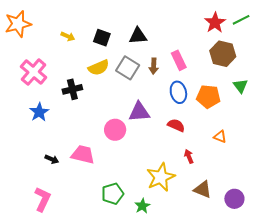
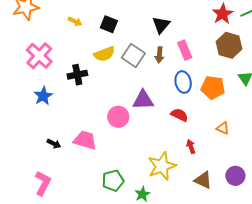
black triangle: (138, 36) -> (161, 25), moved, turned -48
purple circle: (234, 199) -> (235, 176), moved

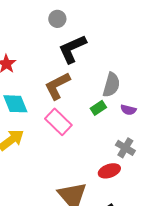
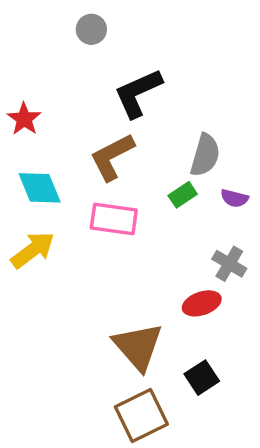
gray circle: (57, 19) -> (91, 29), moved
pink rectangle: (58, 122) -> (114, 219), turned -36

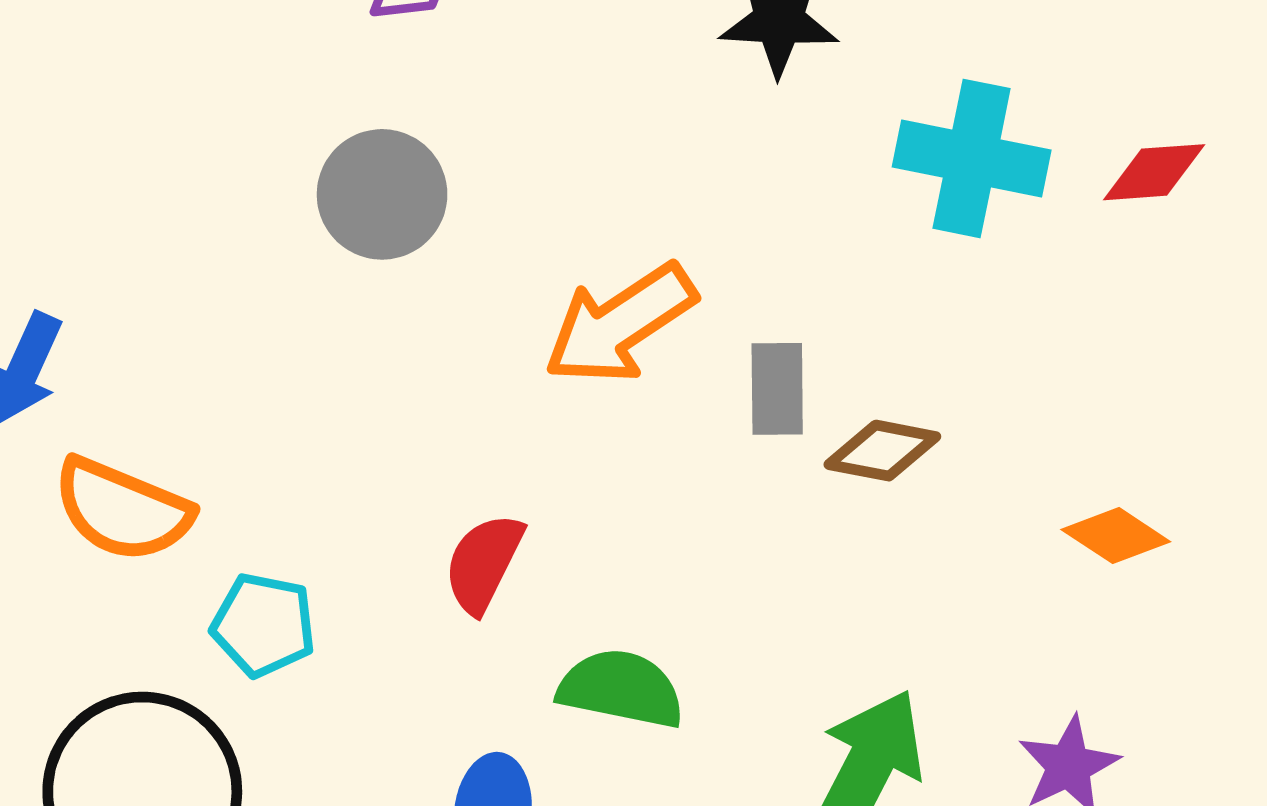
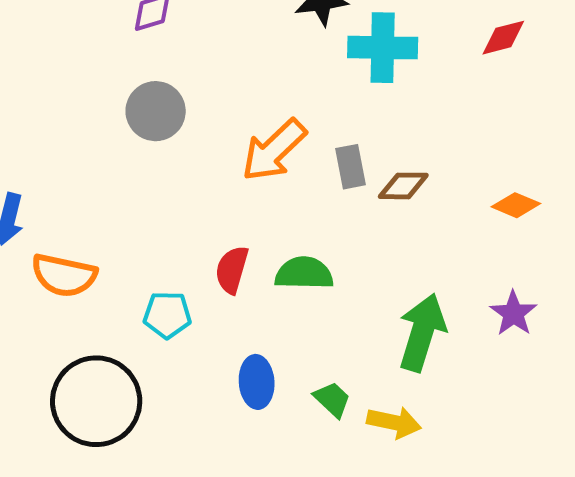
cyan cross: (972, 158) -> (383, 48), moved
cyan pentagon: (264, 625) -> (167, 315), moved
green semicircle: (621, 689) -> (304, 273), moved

---

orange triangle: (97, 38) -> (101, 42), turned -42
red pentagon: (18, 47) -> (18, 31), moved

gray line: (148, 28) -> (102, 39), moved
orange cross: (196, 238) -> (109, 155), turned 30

EXERCISE »
From the listing above, repeat exactly the lines starting at the line that includes "gray line: (148, 28) -> (102, 39), moved" and ending at the line that includes "orange cross: (196, 238)", with nothing outside that span.

ANSWER FOR THE TASK »
gray line: (148, 28) -> (102, 39), moved
orange cross: (196, 238) -> (109, 155), turned 30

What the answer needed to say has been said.